Object state change records:
—————
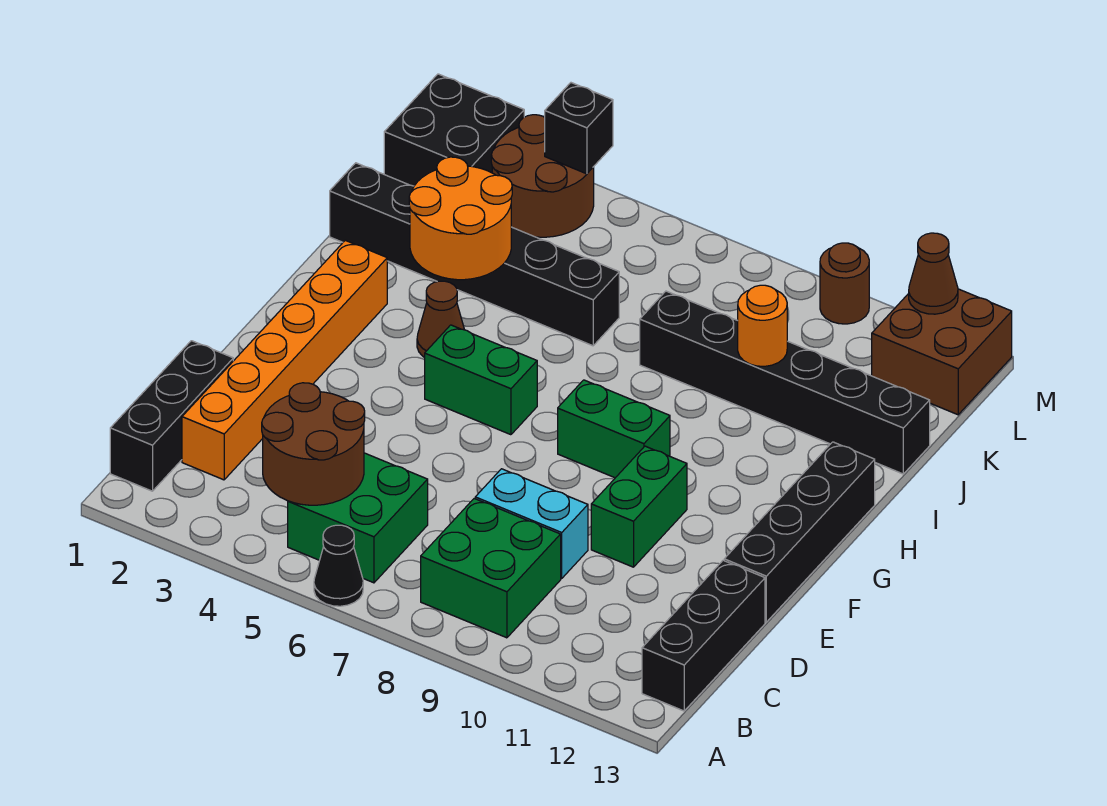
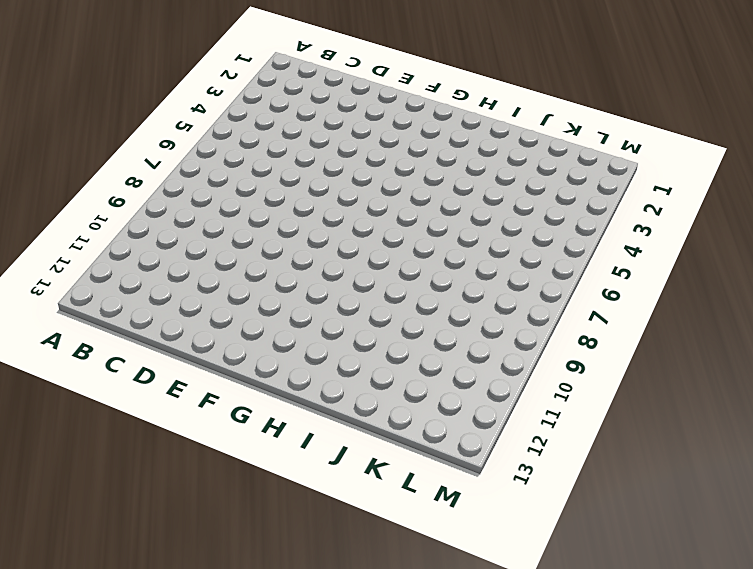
none -> black cone A6 level 1
none -> black brick B1:D1 level 1
none -> green brick B5:C6 level 1

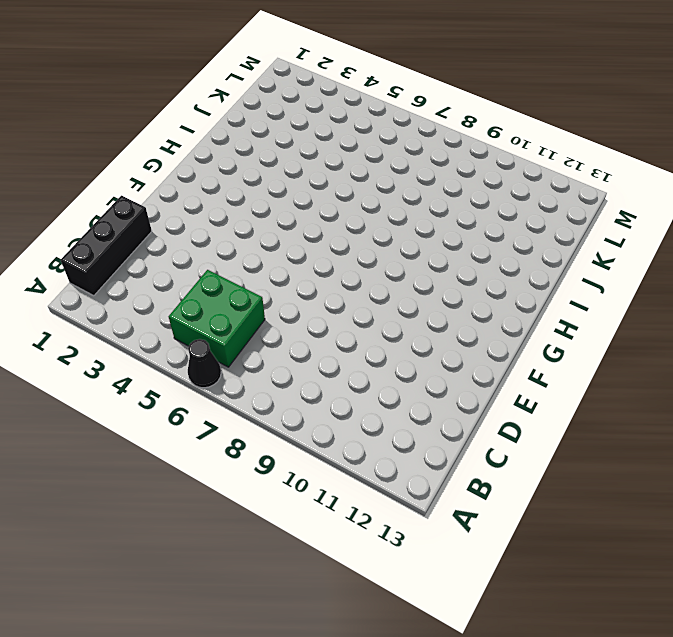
none -> green brick B8:C9 level 1
none -> black brick B13:D13 level 1
none -> orange brick C2:H2 level 1

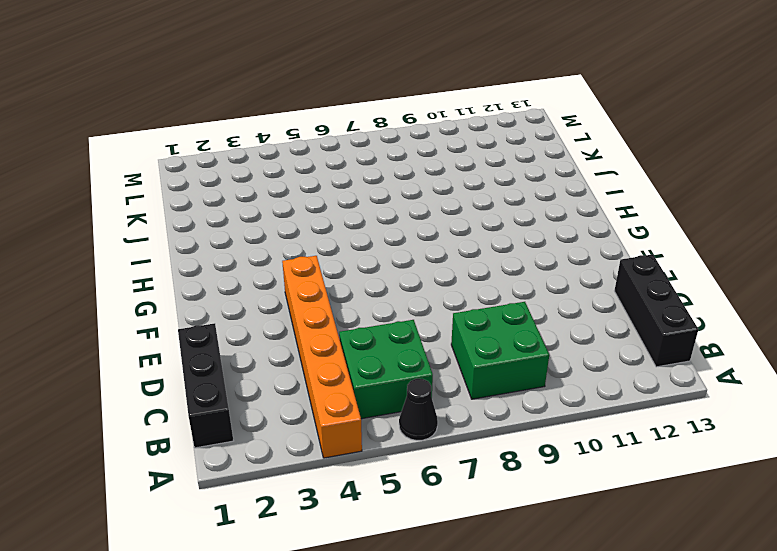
orange brick A4:F4 level 1 -> orange brick C2:H2 level 1
none -> cyan brick D8:D9 level 1
none -> green brick E10:F10 level 1
none -> black brick E13:H13 level 1

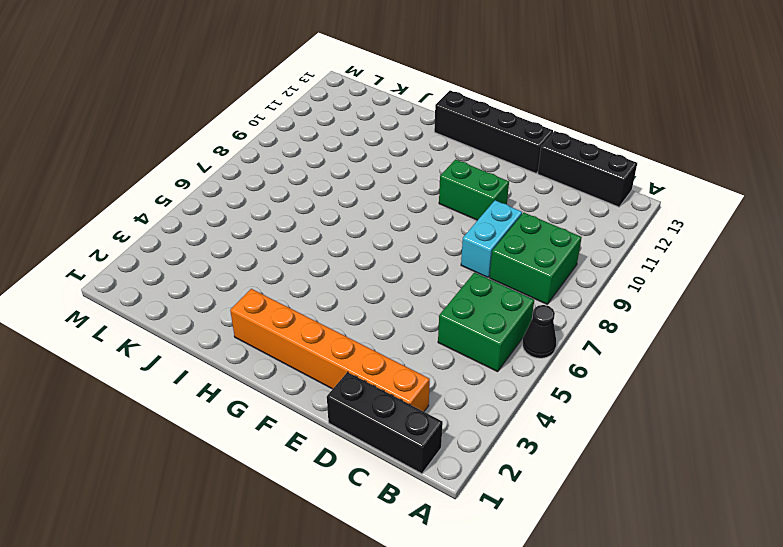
none -> green brick G5:G6 level 1
none -> green brick G8:G9 level 1
none -> brown cone H4 level 1

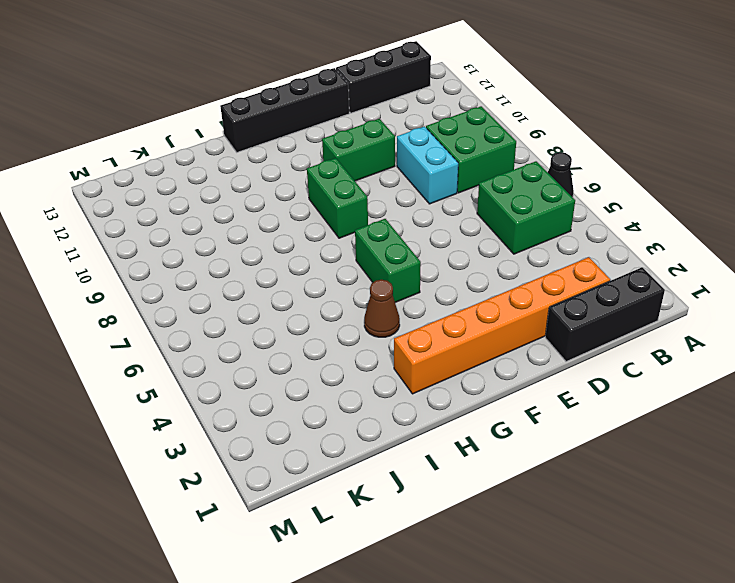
none -> black brick J1:J6 level 1
none -> black brick J8:J13 level 1
none -> black brick L1:M2 level 1

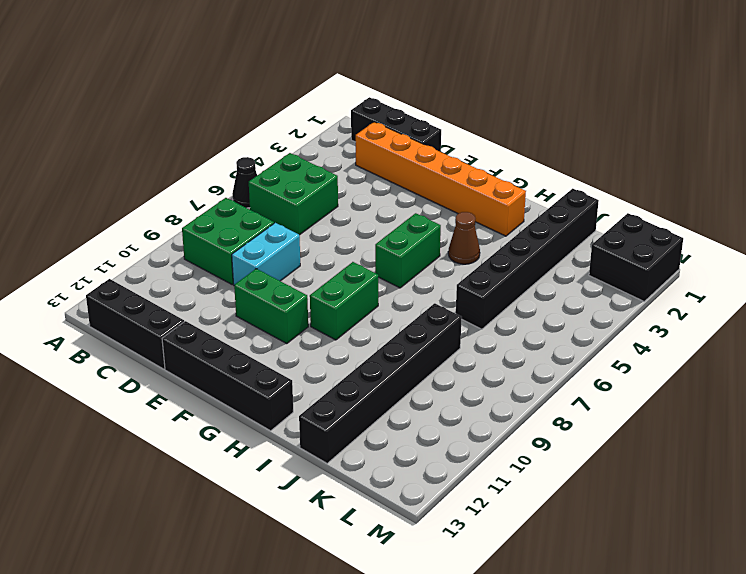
none -> brown round brick L3:M4 level 1
none -> brown brick L12:M13 level 1
none -> brown round brick M10 level 1

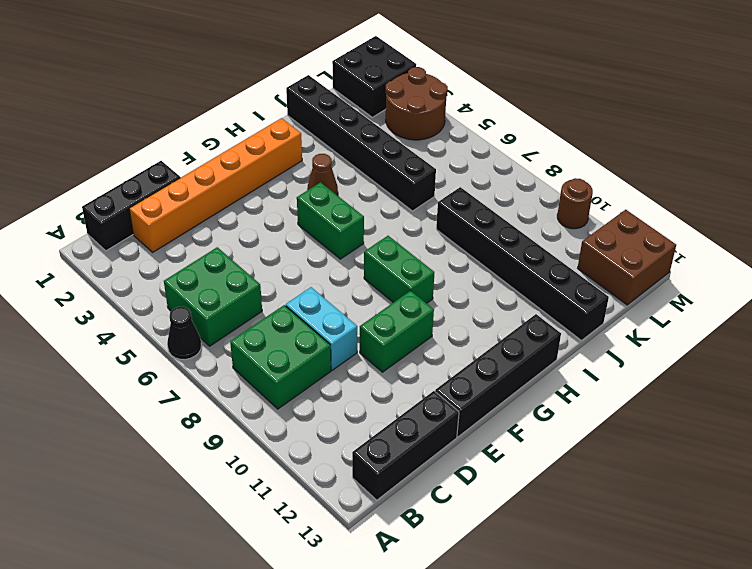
none -> brown round brick B4:C5 level 2
none -> orange round brick I3:J4 level 2
none -> orange round brick J10 level 2

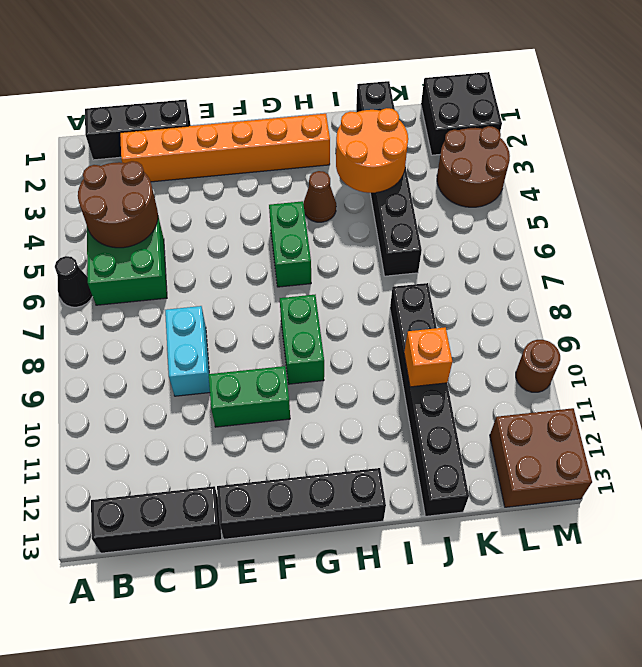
orange brick J10 level 2 -> orange round brick J10 level 2
none -> green brick B8:C9 level 1
none -> black brick M4 level 2
none -> brown cone M12 level 2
—————
> [WHAT YOU ARE ASKED TO DO]: Print, exactly, each line above from the one with "none -> orange brick C2:H2 level 1" to the one with "none -> orange round brick I3:J4 level 2", end lines included. Leave pictures out of it.

> [RESULT OF THE EXERCISE]:
none -> orange brick C2:H2 level 1

orange brick A4:F4 level 1 -> orange brick C2:H2 level 1
none -> cyan brick D8:D9 level 1
none -> green brick E10:F10 level 1
none -> black brick E13:H13 level 1

none -> green brick G5:G6 level 1
none -> green brick G8:G9 level 1
none -> brown cone H4 level 1

none -> black brick J1:J6 level 1
none -> black brick J8:J13 level 1
none -> black brick L1:M2 level 1

none -> brown round brick L3:M4 level 1
none -> brown brick L12:M13 level 1
none -> brown round brick M10 level 1

none -> brown round brick B4:C5 level 2
none -> orange round brick I3:J4 level 2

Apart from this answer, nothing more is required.